## Your assignment
When you output the entries, begin with the first line and end with the line containing "The black risikek", keeping each line exactly as it is.

(Spatial object tracking data)
:::::

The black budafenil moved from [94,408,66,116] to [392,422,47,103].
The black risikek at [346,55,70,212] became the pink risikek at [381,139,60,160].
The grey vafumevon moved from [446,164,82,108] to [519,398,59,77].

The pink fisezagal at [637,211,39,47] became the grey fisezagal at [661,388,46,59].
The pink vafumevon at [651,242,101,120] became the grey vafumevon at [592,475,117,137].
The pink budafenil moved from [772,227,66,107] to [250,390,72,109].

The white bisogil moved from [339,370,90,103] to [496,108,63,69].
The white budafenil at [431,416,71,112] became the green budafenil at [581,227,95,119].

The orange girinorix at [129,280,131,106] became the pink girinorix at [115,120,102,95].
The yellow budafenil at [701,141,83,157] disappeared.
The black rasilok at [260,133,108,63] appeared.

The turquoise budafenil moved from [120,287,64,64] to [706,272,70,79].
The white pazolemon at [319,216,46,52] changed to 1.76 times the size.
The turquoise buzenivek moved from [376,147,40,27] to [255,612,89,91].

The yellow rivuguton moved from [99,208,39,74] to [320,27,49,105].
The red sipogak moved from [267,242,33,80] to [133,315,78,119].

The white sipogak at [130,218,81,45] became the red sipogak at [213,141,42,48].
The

:::::

## Solution for this task
The black budafenil moved from [94,408,66,116] to [392,422,47,103].
The black risikek at [346,55,70,212] became the pink risikek at [381,139,60,160].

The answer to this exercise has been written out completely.